DATASET below:

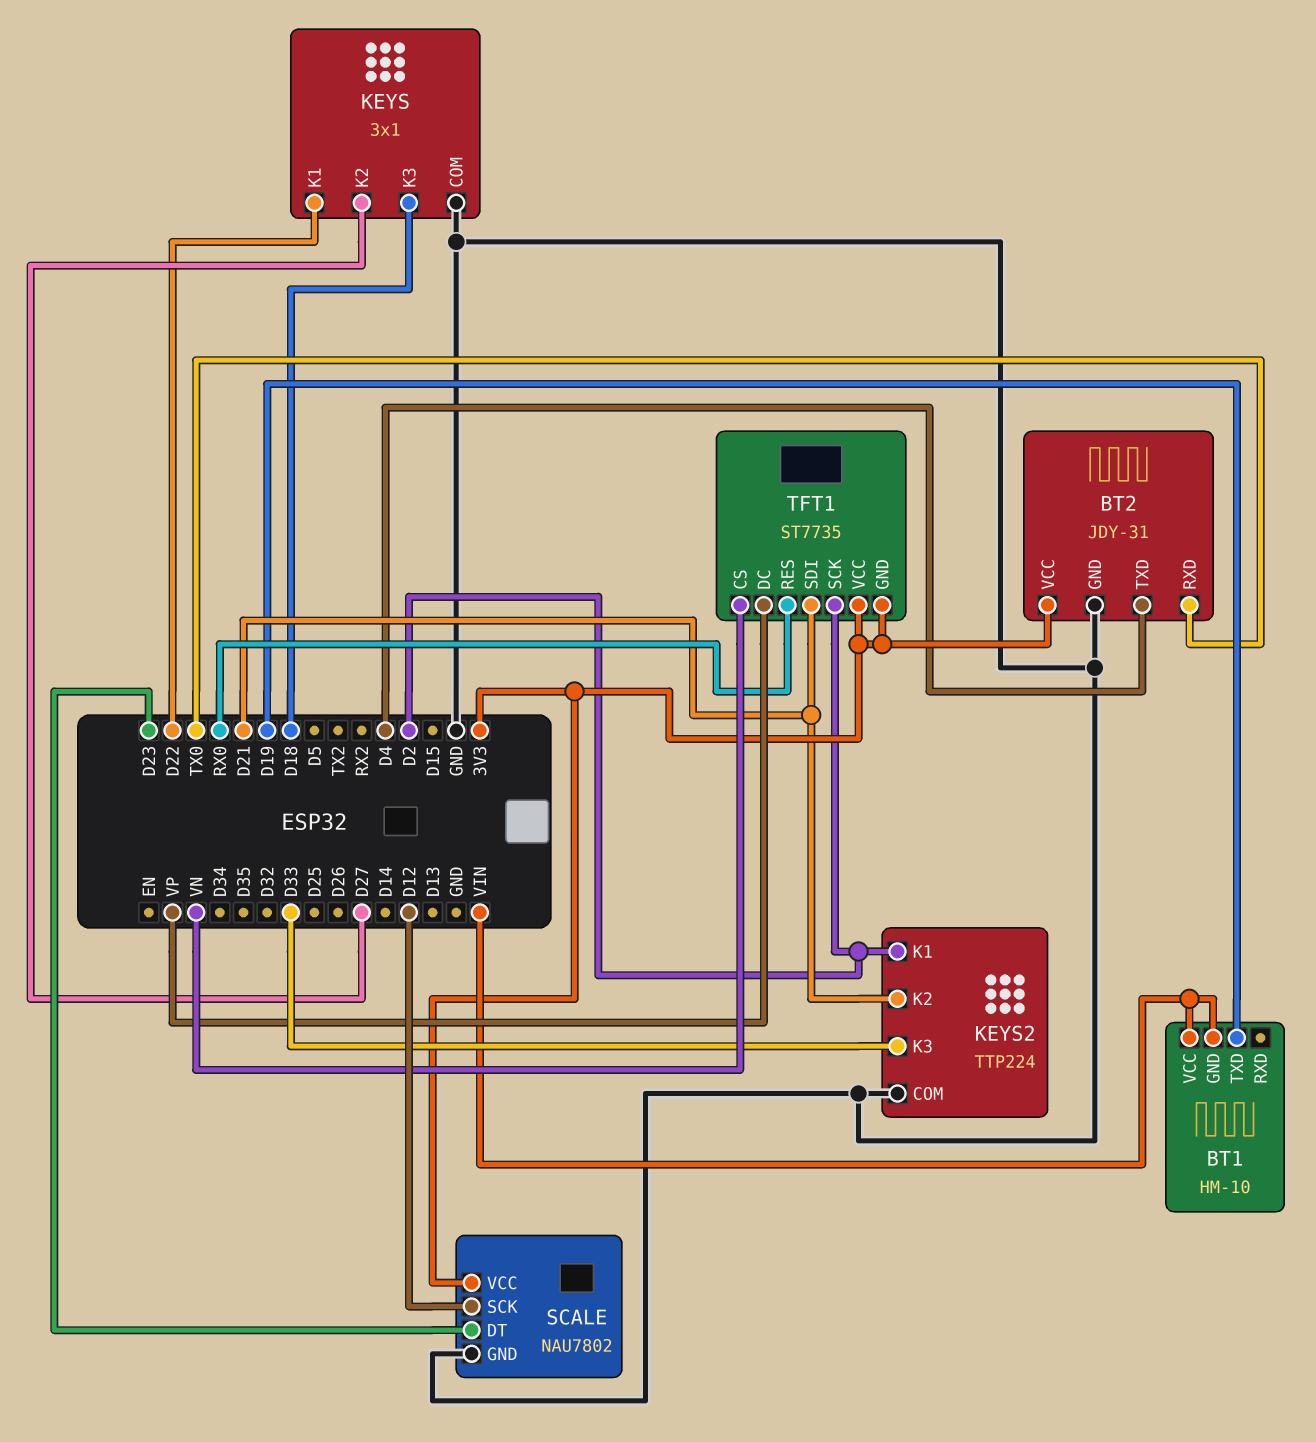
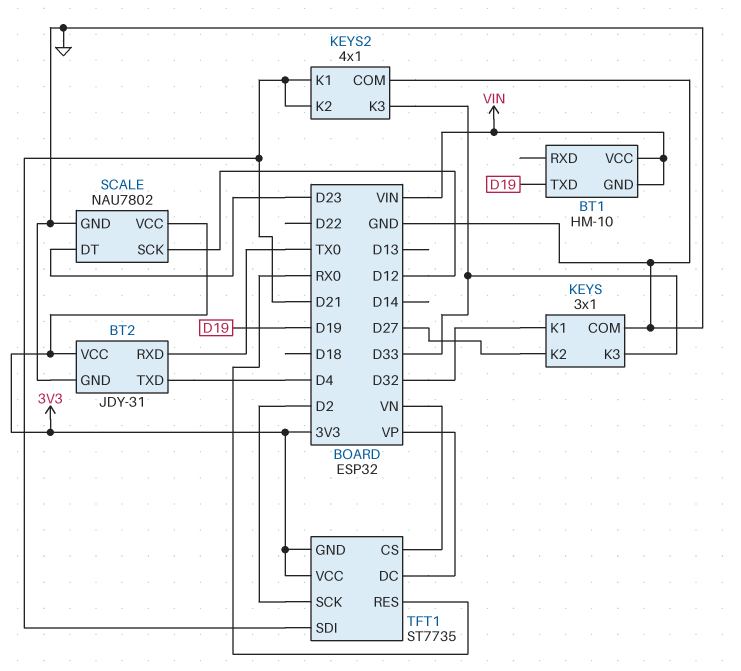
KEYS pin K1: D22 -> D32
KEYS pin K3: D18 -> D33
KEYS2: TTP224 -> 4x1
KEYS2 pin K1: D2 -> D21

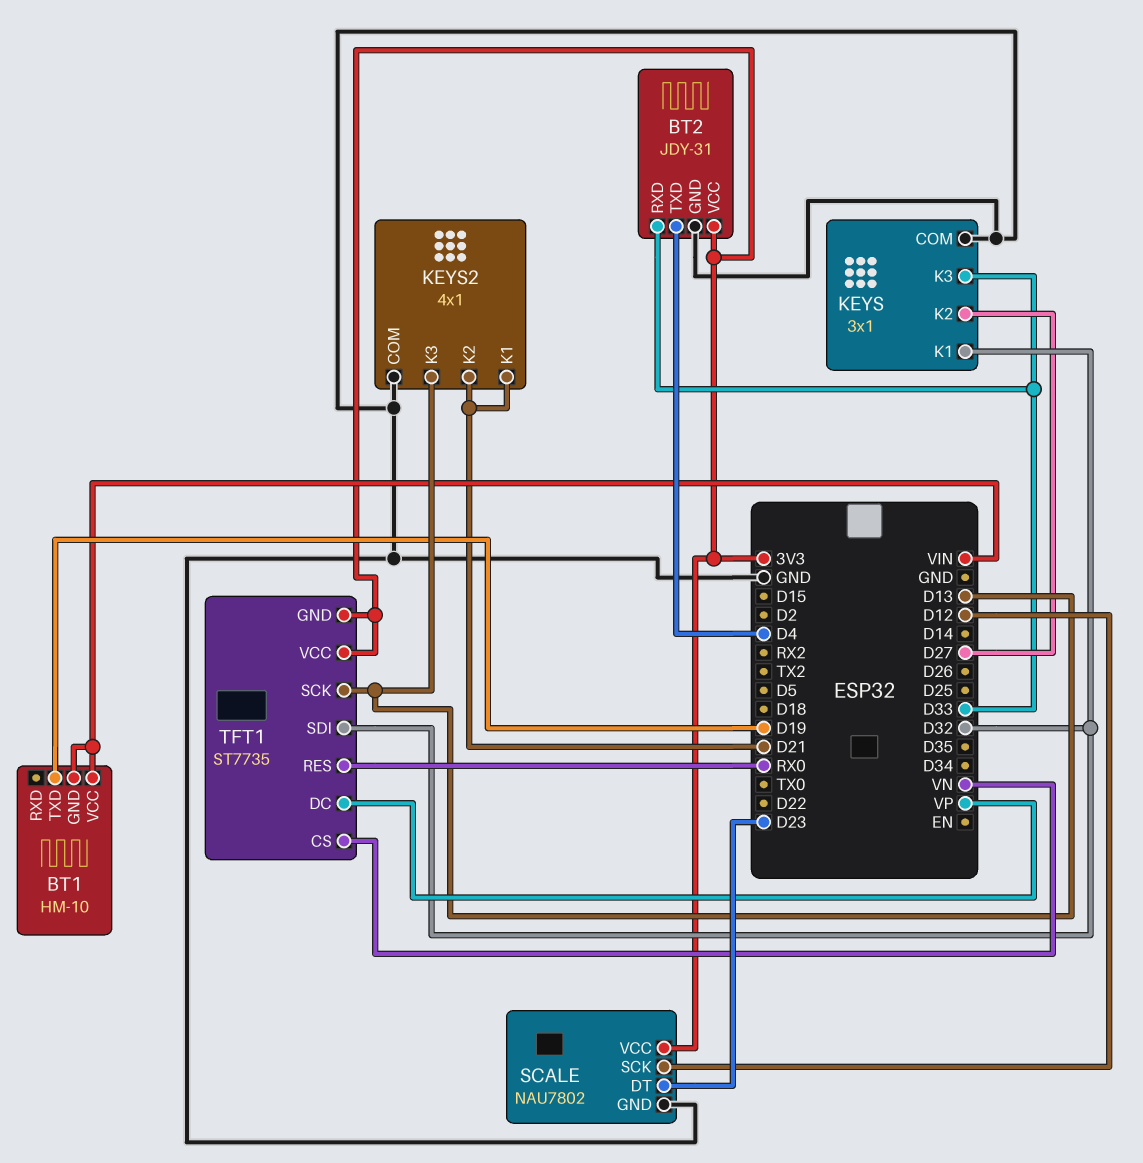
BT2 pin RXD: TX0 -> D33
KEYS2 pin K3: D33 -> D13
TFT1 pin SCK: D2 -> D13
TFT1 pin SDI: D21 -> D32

End of DATASET.

> _TASK INSTRUCTIONS_: An exact transcription is needed, covering the line with "KEYS2: TTP224 -> 4x1" and every line after it to the end of the entries, but not the pictures.

> _RESULT OF THE EXERCISE_:
KEYS2: TTP224 -> 4x1
KEYS2 pin K1: D2 -> D21

BT2 pin RXD: TX0 -> D33
KEYS2 pin K3: D33 -> D13
TFT1 pin SCK: D2 -> D13
TFT1 pin SDI: D21 -> D32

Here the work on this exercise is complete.